Input records =>
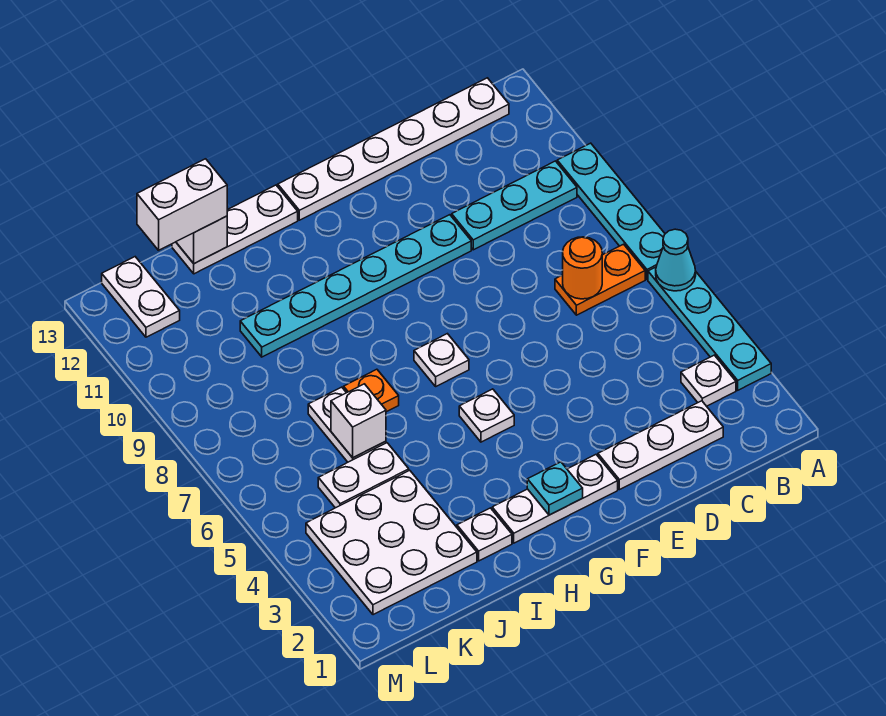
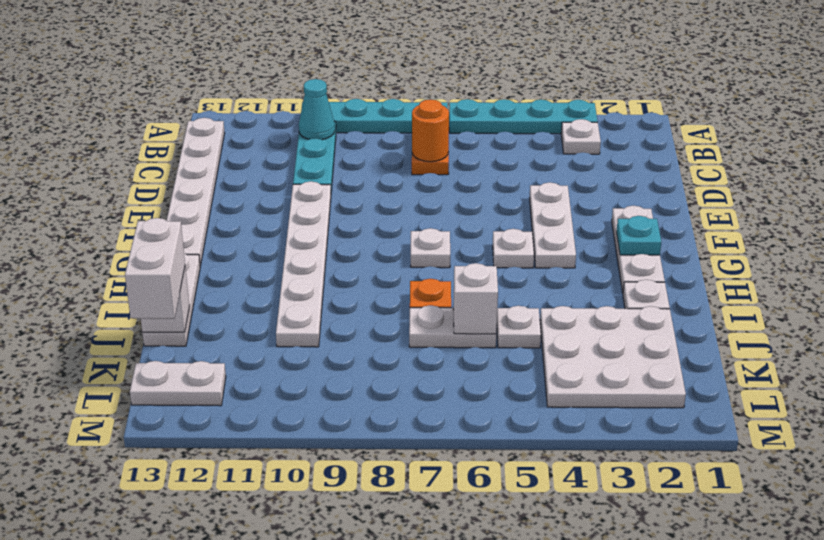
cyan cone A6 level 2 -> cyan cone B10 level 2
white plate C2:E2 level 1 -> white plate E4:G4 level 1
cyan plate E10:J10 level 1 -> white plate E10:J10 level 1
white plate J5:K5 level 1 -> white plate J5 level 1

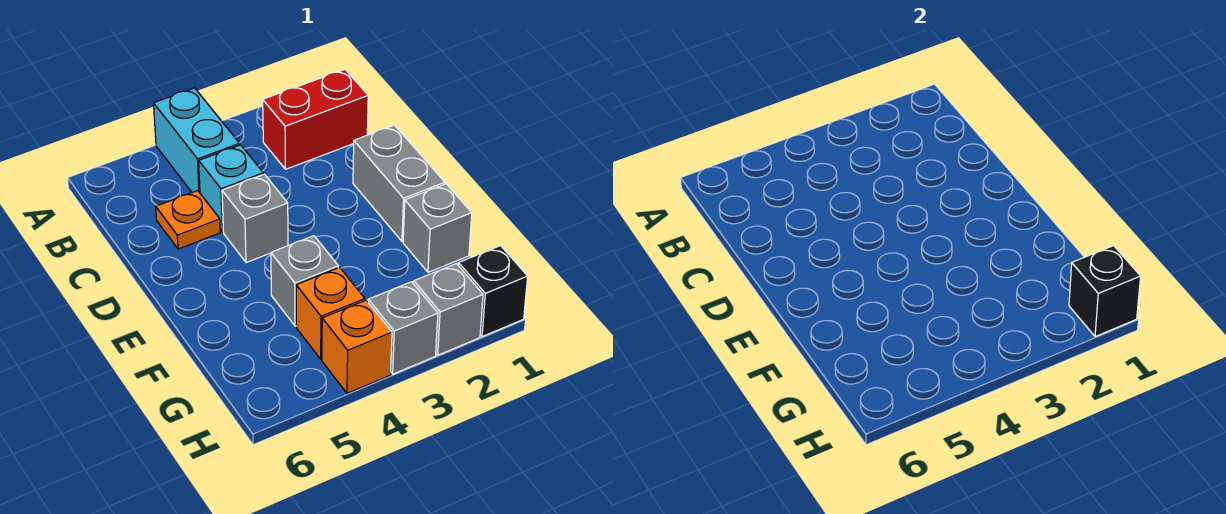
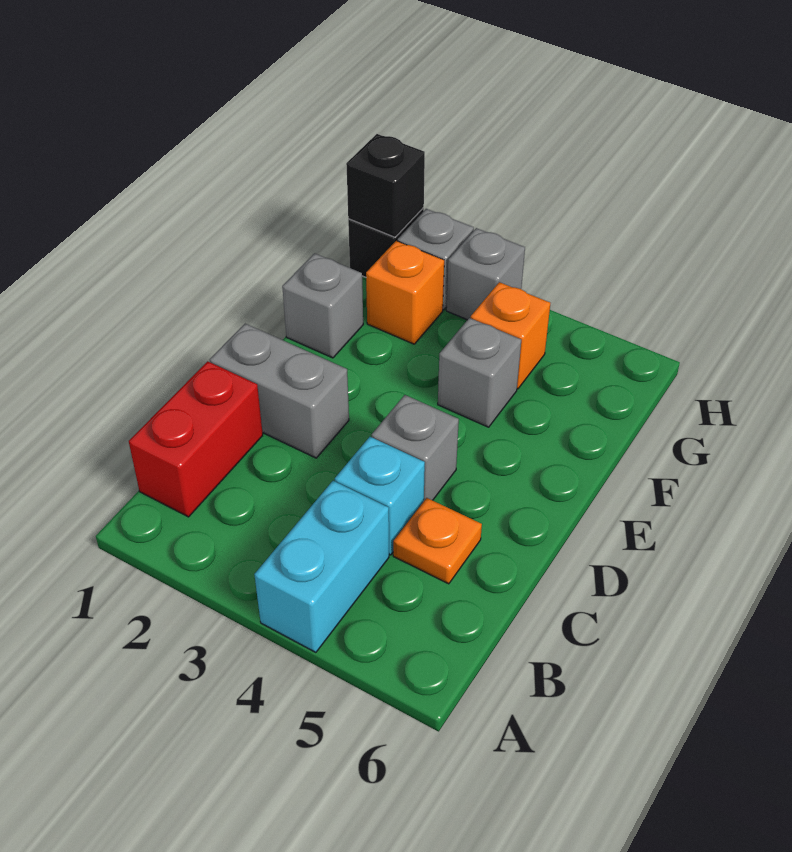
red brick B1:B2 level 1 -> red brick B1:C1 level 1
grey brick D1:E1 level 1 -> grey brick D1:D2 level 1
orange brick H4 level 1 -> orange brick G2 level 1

Problem to solve =>
Above are records with pictures; repeat the records exactly and leave the pictures out.

Answer section =>
cyan cone A6 level 2 -> cyan cone B10 level 2
white plate C2:E2 level 1 -> white plate E4:G4 level 1
cyan plate E10:J10 level 1 -> white plate E10:J10 level 1
white plate J5:K5 level 1 -> white plate J5 level 1

red brick B1:B2 level 1 -> red brick B1:C1 level 1
grey brick D1:E1 level 1 -> grey brick D1:D2 level 1
orange brick H4 level 1 -> orange brick G2 level 1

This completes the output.